YOUR GOAL:
Copy the notation from each of the entries below character for character, leaving the pictures out of your answer.

SUPPLIED RECORDS:
◆ ◆ ◆
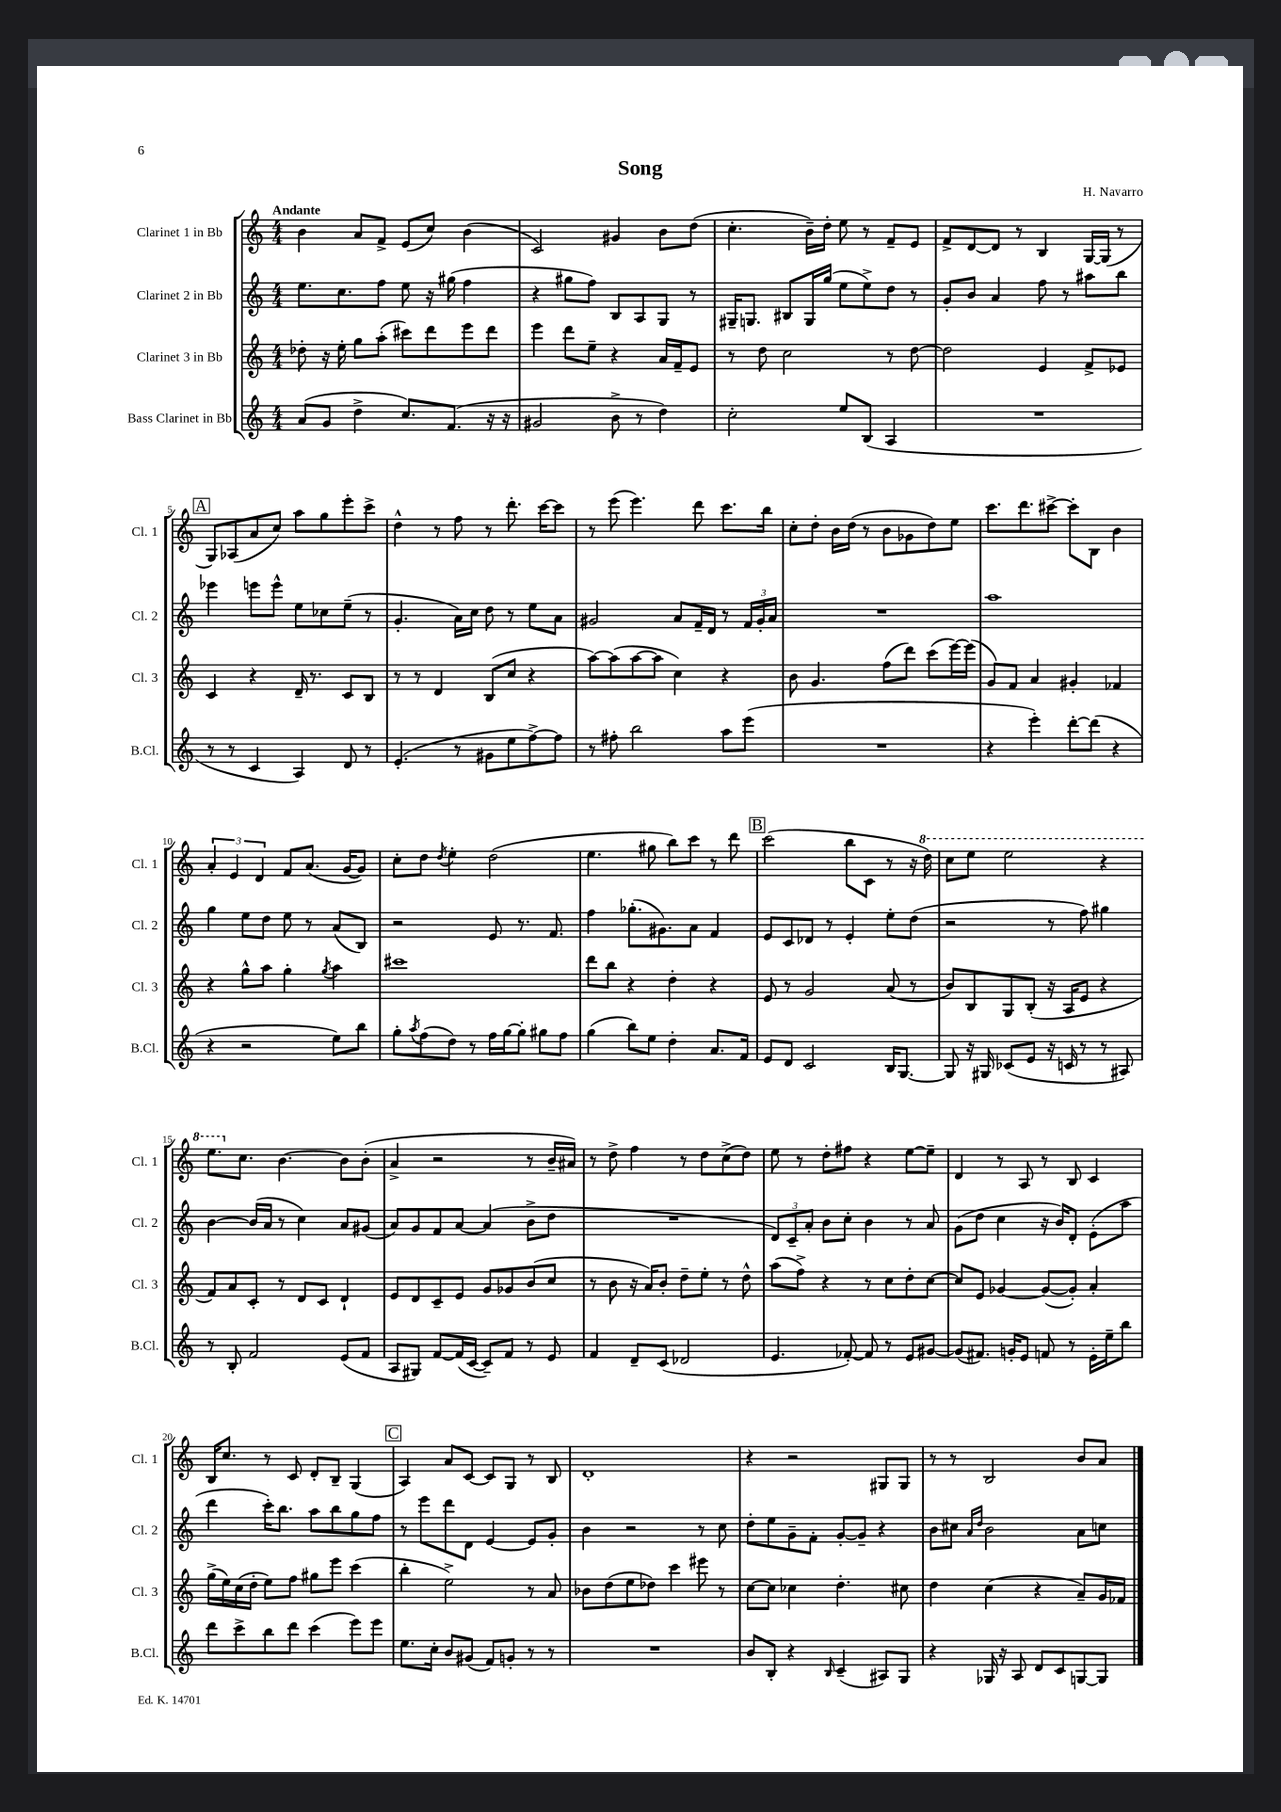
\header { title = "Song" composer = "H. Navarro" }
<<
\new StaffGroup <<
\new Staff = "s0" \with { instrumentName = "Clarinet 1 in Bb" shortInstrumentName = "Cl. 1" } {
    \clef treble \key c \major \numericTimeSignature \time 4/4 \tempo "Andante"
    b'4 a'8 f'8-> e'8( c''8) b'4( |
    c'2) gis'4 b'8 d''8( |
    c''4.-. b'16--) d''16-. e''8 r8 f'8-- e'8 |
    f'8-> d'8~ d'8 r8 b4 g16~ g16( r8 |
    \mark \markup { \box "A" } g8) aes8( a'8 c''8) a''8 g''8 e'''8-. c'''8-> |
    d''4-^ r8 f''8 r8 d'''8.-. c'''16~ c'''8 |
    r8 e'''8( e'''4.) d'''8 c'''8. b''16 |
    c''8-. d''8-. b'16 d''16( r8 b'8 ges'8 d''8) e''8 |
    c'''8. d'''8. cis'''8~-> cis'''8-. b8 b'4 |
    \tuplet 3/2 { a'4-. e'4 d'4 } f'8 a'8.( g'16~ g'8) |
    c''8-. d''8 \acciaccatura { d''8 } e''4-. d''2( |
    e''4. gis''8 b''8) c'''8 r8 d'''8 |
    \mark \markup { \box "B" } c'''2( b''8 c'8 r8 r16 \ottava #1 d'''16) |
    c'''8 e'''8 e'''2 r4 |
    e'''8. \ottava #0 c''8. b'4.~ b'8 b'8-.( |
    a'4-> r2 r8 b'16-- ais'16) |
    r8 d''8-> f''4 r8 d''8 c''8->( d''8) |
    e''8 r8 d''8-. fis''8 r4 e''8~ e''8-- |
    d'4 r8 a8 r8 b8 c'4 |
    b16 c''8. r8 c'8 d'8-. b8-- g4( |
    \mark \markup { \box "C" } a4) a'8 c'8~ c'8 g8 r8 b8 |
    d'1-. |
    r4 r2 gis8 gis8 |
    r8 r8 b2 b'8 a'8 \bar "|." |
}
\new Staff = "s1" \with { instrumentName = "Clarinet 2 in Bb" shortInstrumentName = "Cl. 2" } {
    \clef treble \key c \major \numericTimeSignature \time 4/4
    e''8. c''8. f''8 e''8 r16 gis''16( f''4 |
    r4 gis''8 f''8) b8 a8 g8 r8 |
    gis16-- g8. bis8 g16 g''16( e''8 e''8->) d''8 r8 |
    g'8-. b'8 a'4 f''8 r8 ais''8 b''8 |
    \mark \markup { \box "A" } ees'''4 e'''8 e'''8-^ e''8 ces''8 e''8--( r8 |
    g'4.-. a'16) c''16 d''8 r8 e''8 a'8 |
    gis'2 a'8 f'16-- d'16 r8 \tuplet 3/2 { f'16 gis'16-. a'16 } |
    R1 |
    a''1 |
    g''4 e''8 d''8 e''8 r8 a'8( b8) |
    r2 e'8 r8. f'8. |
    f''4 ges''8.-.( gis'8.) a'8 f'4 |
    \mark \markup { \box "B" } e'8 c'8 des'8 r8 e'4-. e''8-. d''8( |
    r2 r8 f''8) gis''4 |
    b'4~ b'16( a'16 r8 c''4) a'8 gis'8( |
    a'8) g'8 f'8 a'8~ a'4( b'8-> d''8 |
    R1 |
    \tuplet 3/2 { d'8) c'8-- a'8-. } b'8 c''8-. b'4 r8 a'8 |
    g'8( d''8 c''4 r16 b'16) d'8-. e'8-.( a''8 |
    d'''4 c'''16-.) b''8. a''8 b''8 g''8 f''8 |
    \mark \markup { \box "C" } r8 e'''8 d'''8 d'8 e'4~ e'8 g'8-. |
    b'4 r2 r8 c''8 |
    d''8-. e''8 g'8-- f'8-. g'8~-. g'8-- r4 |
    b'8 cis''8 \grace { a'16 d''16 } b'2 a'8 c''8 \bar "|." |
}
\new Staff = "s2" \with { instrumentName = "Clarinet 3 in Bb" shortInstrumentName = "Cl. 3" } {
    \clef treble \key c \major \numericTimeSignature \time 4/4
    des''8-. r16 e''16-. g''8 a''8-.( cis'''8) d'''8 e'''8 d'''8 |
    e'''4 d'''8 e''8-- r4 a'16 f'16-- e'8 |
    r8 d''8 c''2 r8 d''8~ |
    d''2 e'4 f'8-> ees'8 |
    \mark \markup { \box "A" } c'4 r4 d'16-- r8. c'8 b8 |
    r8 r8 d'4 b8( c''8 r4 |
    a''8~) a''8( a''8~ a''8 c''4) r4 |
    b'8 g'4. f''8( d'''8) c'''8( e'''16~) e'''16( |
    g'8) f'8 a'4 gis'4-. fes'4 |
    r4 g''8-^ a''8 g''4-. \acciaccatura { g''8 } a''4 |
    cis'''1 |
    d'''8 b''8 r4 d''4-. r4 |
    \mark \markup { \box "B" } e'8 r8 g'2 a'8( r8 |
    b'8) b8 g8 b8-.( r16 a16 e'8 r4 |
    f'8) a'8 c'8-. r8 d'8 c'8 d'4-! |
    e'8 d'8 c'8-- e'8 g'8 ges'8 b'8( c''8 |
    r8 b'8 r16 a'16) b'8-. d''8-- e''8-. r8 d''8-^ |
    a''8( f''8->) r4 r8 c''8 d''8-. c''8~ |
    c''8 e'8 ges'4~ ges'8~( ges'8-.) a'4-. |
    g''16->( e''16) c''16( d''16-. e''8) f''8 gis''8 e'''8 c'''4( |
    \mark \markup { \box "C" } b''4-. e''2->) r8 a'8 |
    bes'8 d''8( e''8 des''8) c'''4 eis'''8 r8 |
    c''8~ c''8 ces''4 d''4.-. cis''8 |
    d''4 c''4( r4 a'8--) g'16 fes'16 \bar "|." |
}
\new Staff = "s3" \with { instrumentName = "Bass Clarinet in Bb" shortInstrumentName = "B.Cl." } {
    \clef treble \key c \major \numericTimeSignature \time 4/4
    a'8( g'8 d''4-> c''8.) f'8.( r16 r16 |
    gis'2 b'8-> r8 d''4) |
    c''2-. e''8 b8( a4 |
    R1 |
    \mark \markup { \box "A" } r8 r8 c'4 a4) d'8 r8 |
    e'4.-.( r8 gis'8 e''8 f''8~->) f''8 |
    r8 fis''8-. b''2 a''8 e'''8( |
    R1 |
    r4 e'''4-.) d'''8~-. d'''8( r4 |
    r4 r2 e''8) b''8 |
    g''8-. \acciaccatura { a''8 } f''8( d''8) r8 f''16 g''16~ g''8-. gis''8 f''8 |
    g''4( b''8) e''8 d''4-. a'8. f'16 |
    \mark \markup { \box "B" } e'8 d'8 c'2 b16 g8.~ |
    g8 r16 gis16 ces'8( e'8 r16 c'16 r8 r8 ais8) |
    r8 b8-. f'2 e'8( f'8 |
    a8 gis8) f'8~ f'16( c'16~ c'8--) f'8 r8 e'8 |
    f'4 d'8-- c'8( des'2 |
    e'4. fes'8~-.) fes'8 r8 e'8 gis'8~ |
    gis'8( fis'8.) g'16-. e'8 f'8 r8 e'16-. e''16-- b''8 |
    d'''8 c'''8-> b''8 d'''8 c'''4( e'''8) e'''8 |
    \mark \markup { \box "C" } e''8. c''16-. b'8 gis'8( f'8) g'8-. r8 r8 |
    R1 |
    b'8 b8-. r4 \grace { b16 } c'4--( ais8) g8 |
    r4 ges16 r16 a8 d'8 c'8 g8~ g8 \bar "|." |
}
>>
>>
◆ ◆ ◆
RESPONSE TO THE TASK:
\header { title = "Song" composer = "H. Navarro" }
<<
\new StaffGroup <<
\new Staff = "s0" \with { instrumentName = "Clarinet 1 in Bb" shortInstrumentName = "Cl. 1" } {
    \clef treble \key c \major \numericTimeSignature \time 4/4 \tempo "Andante"
    b'4 a'8 f'8-> e'8( c''8) b'4( |
    c'2) gis'4 b'8 d''8( |
    c''4.-. b'16--) d''16-. e''8 r8 f'8-- e'8 |
    f'8-> d'8~ d'8 r8 b4 g16~ g16( r8 |
    \mark \markup { \box "A" } g8) aes8( a'8 c''8) a''8 g''8 e'''8-. c'''8-> |
    d''4-^ r8 f''8 r8 d'''8.-. c'''16~ c'''8 |
    r8 e'''8( e'''4.) d'''8 c'''8. b''16 |
    c''8-. d''8-. b'16 d''16( r8 b'8 ges'8 d''8) e''8 |
    c'''8. d'''8. cis'''8~-> cis'''8-. b8 b'4 |
    \tuplet 3/2 { a'4-. e'4 d'4 } f'8 a'8.( g'16~ g'8) |
    c''8-. d''8 \acciaccatura { d''8 } e''4-. d''2( |
    e''4. gis''8 b''8) c'''8 r8 d'''8 |
    \mark \markup { \box "B" } c'''2( b''8 c'8 r8 r16 \ottava #1 d'''16) |
    c'''8 e'''8 e'''2 r4 |
    e'''8. \ottava #0 c''8. b'4.~ b'8 b'8-.( |
    a'4-> r2 r8 b'16-- ais'16) |
    r8 d''8-> f''4 r8 d''8 c''8->( d''8) |
    e''8 r8 d''8-. fis''8 r4 e''8~ e''8-- |
    d'4 r8 a8 r8 b8 c'4 |
    b16 c''8. r8 c'8 d'8-. b8-- g4( |
    \mark \markup { \box "C" } a4) a'8 c'8~ c'8 g8 r8 b8 |
    d'1-. |
    r4 r2 gis8 gis8 |
    r8 r8 b2 b'8 a'8 \bar "|." |
}
\new Staff = "s1" \with { instrumentName = "Clarinet 2 in Bb" shortInstrumentName = "Cl. 2" } {
    \clef treble \key c \major \numericTimeSignature \time 4/4
    e''8. c''8. f''8 e''8 r16 gis''16( f''4 |
    r4 gis''8 f''8) b8 a8 g8 r8 |
    gis16-- g8. bis8 g16 g''16( e''8 e''8->) d''8 r8 |
    g'8-. b'8 a'4 f''8 r8 ais''8 b''8 |
    \mark \markup { \box "A" } ees'''4 e'''8 e'''8-^ e''8 ces''8 e''8--( r8 |
    g'4.-. a'16) c''16 d''8 r8 e''8 a'8 |
    gis'2 a'8 f'16-- d'16 r8 \tuplet 3/2 { f'16 gis'16-. a'16 } |
    R1 |
    a''1 |
    g''4 e''8 d''8 e''8 r8 a'8( b8) |
    r2 e'8 r8. f'8. |
    f''4 ges''8.-.( gis'8.) a'8 f'4 |
    \mark \markup { \box "B" } e'8 c'8 des'8 r8 e'4-. e''8-. d''8( |
    r2 r8 f''8) gis''4 |
    b'4~ b'16( a'16 r8 c''4) a'8 gis'8( |
    a'8) g'8 f'8 a'8~ a'4( b'8-> d''8 |
    R1 |
    \tuplet 3/2 { d'8) c'8-- a'8-. } b'8 c''8-. b'4 r8 a'8 |
    g'8( d''8 c''4 r16 b'16) d'8-. e'8-.( a''8 |
    d'''4 c'''16-.) b''8. a''8 b''8 g''8 f''8 |
    \mark \markup { \box "C" } r8 e'''8 d'''8 d'8 e'4~ e'8 g'8-. |
    b'4 r2 r8 c''8 |
    d''8-. e''8 g'8-- f'8-. g'8~-. g'8-- r4 |
    b'8 cis''8 \grace { a'16 d''16 } b'2 a'8 c''8 \bar "|." |
}
\new Staff = "s2" \with { instrumentName = "Clarinet 3 in Bb" shortInstrumentName = "Cl. 3" } {
    \clef treble \key c \major \numericTimeSignature \time 4/4
    des''8-. r16 e''16-. g''8 a''8-.( cis'''8) d'''8 e'''8 d'''8 |
    e'''4 d'''8 e''8-- r4 a'16 f'16-- e'8 |
    r8 d''8 c''2 r8 d''8~ |
    d''2 e'4 f'8-> ees'8 |
    \mark \markup { \box "A" } c'4 r4 d'16-- r8. c'8 b8 |
    r8 r8 d'4 b8( c''8 r4 |
    a''8~) a''8( a''8~ a''8 c''4) r4 |
    b'8 g'4. f''8( d'''8) c'''8( e'''16~) e'''16( |
    g'8) f'8 a'4 gis'4-. fes'4 |
    r4 g''8-^ a''8 g''4-. \acciaccatura { g''8 } a''4 |
    cis'''1 |
    d'''8 b''8 r4 d''4-. r4 |
    \mark \markup { \box "B" } e'8 r8 g'2 a'8( r8 |
    b'8) b8 g8 b8-.( r16 a16 e'8 r4 |
    f'8) a'8 c'8-. r8 d'8 c'8 d'4-! |
    e'8 d'8 c'8-- e'8 g'8 ges'8 b'8( c''8 |
    r8 b'8 r16 a'16) b'8-. d''8-- e''8-. r8 d''8-^ |
    a''8( f''8->) r4 r8 c''8 d''8-. c''8~ |
    c''8 e'8 ges'4~ ges'8~( ges'8-.) a'4-. |
    g''16->( e''16) c''16( d''16-. e''8) f''8 gis''8 e'''8 c'''4( |
    \mark \markup { \box "C" } b''4-. e''2->) r8 a'8 |
    bes'8 d''8( e''8 des''8) c'''4 eis'''8 r8 |
    c''8~ c''8 ces''4 d''4.-. cis''8 |
    d''4 c''4( r4 a'8--) g'16 fes'16 \bar "|." |
}
\new Staff = "s3" \with { instrumentName = "Bass Clarinet in Bb" shortInstrumentName = "B.Cl." } {
    \clef treble \key c \major \numericTimeSignature \time 4/4
    a'8( g'8 d''4-> c''8.) f'8.( r16 r16 |
    gis'2 b'8-> r8 d''4) |
    c''2-. e''8 b8( a4 |
    R1 |
    \mark \markup { \box "A" } r8 r8 c'4 a4) d'8 r8 |
    e'4.-.( r8 gis'8 e''8 f''8~->) f''8 |
    r8 fis''8-. b''2 a''8 e'''8( |
    R1 |
    r4 e'''4-.) d'''8~-. d'''8( r4 |
    r4 r2 e''8) b''8 |
    g''8-. \acciaccatura { a''8 } f''8( d''8) r8 f''16 g''16~ g''8-. gis''8 f''8 |
    g''4( b''8) e''8 d''4-. a'8. f'16 |
    \mark \markup { \box "B" } e'8 d'8 c'2 b16 g8.~ |
    g8 r16 gis16 ces'8( e'8 r16 c'16 r8 r8 ais8) |
    r8 b8-. f'2 e'8( f'8 |
    a8 gis8) f'8~ f'16( c'16~ c'8--) f'8 r8 e'8 |
    f'4 d'8-- c'8( des'2 |
    e'4. fes'8~-.) fes'8 r8 e'8 gis'8~ |
    gis'8( fis'8.) g'16-. e'8 f'8 r8 e'16-. e''16-- b''8 |
    d'''8 c'''8-> b''8 d'''8 c'''4( e'''8) e'''8 |
    \mark \markup { \box "C" } e''8. c''16-. b'8 gis'8( f'8) g'8-. r8 r8 |
    R1 |
    b'8 b8-. r4 \grace { b16 } c'4--( ais8) g8 |
    r4 ges16 r16 a8 d'8 c'8 g8~ g8 \bar "|." |
}
>>
>>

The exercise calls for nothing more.